| PROMPT |
Where the string "delete" appears in a line of the material below, copy that line.

| SUPPLIED MATERIAL |
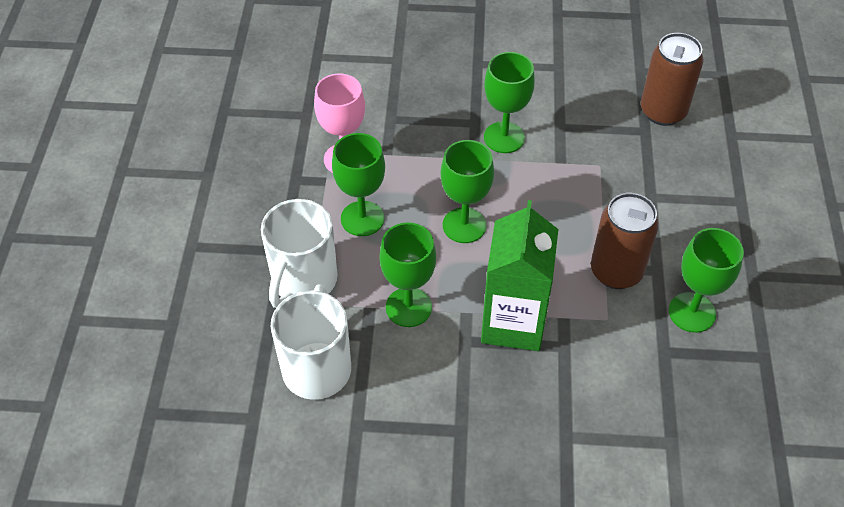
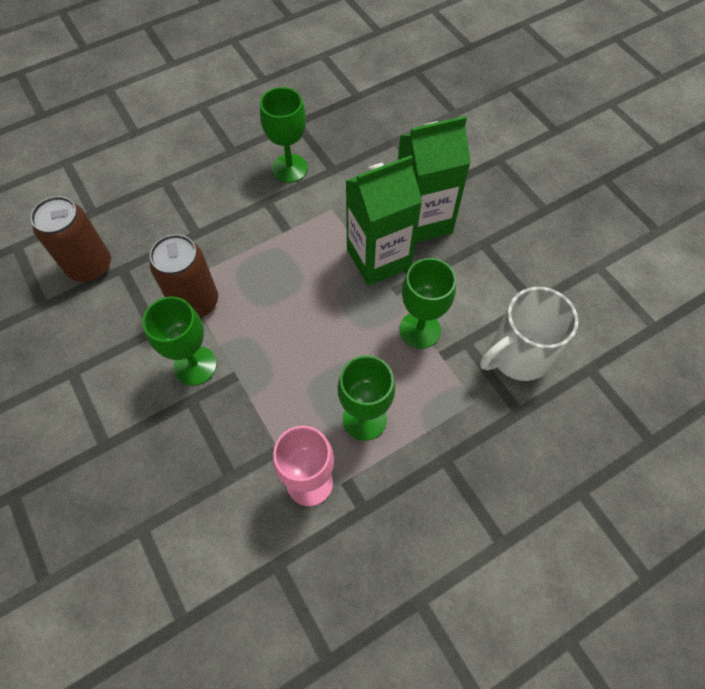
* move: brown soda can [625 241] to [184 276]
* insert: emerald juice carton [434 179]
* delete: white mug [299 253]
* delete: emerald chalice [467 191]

| TASK ANSWER |
* delete: white mug [299 253]
* delete: emerald chalice [467 191]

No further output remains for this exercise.